§ **Instructions for the task**: Retype all of the listing exactly, passing over any picture you find.

§ **Source data**:
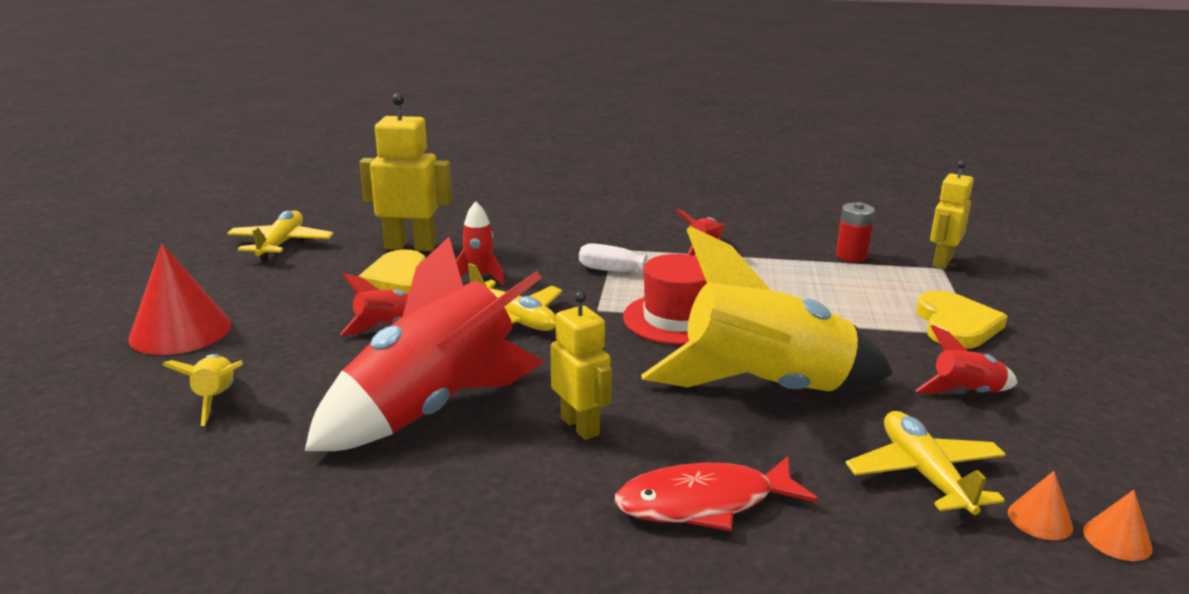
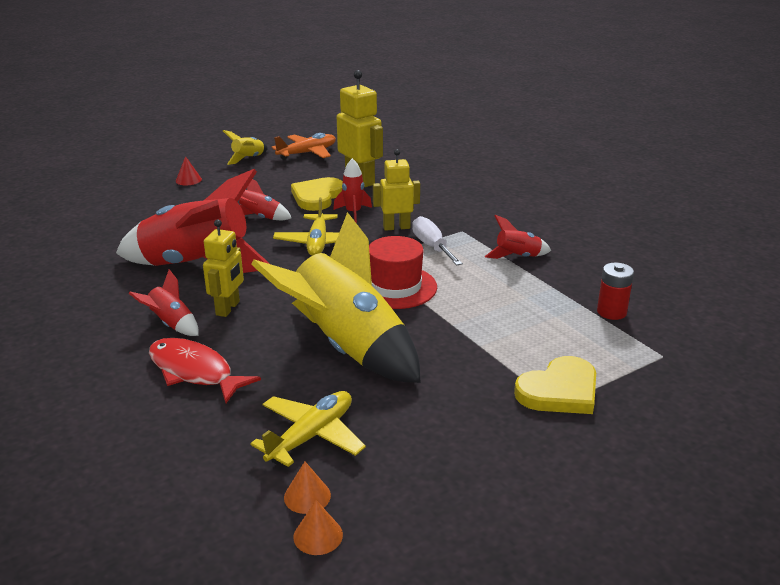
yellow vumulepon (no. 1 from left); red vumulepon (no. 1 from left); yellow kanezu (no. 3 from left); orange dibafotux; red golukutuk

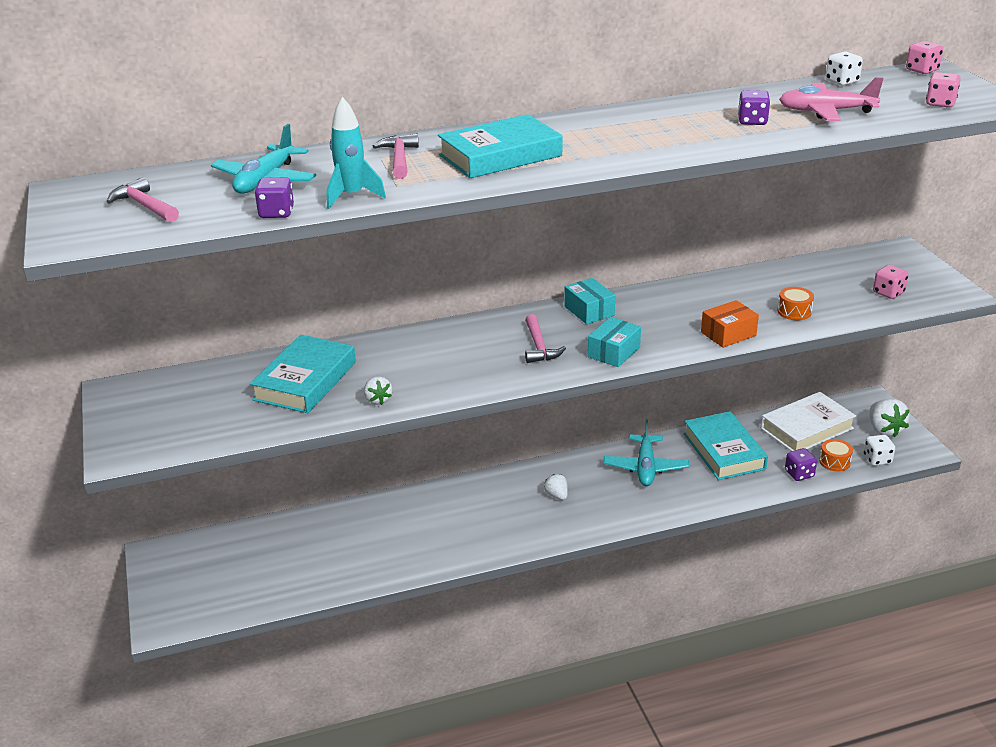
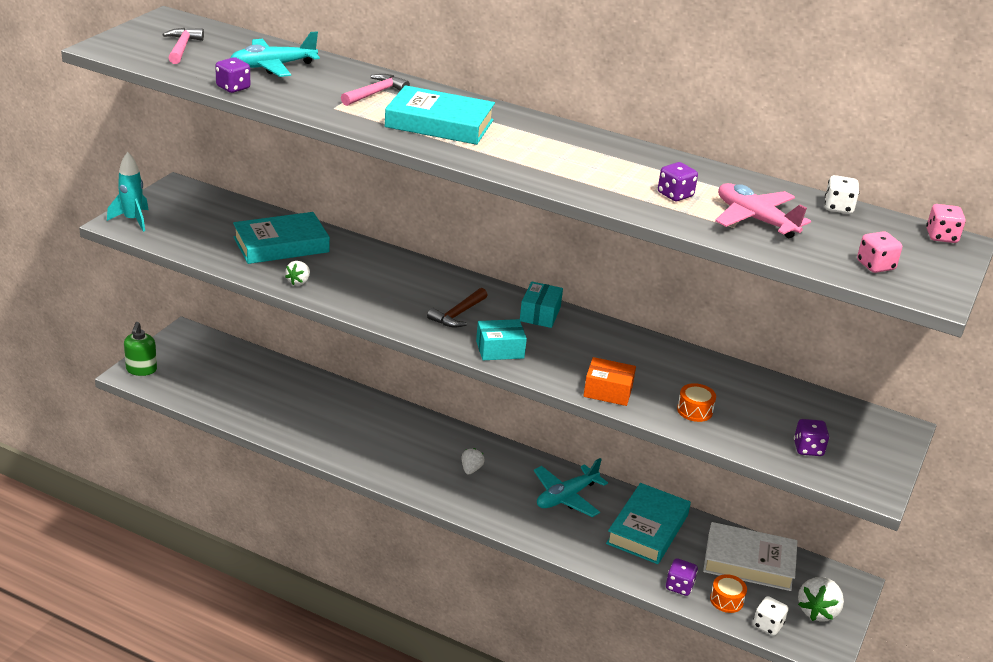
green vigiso; turquoise vumulepon; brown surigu; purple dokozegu (no. 4 from left)

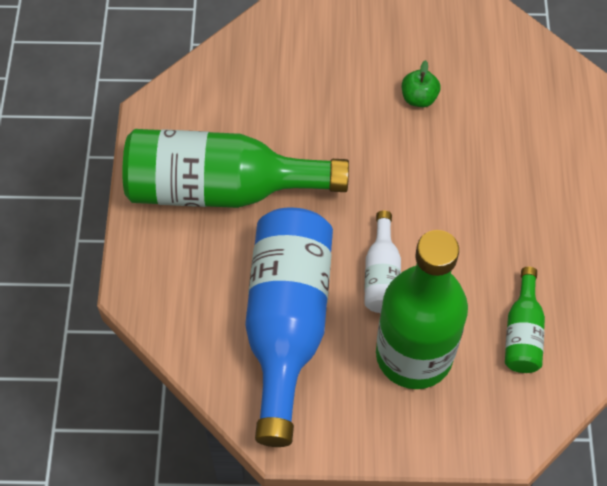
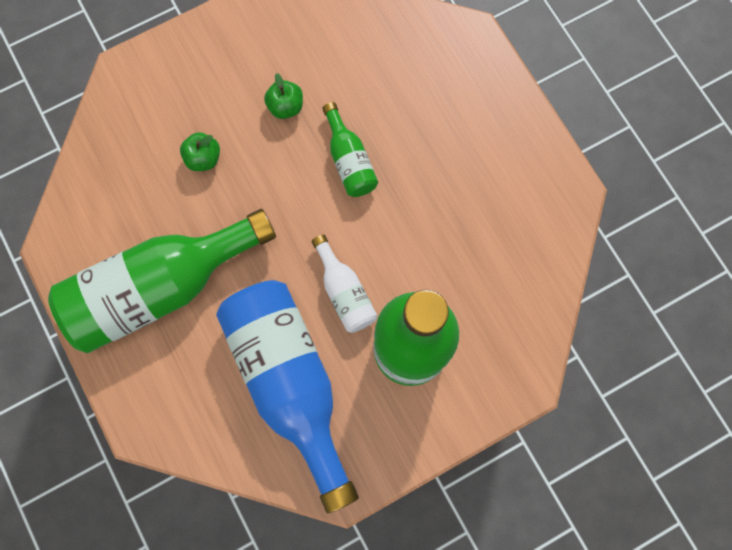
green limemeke (no. 1 from left); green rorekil (no. 2 from left)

§ **Result below**:
yellow vumulepon (no. 1 from left); red vumulepon (no. 1 from left); yellow kanezu (no. 3 from left); orange dibafotux; red golukutuk

green vigiso; turquoise vumulepon; brown surigu; purple dokozegu (no. 4 from left)

green limemeke (no. 1 from left); green rorekil (no. 2 from left)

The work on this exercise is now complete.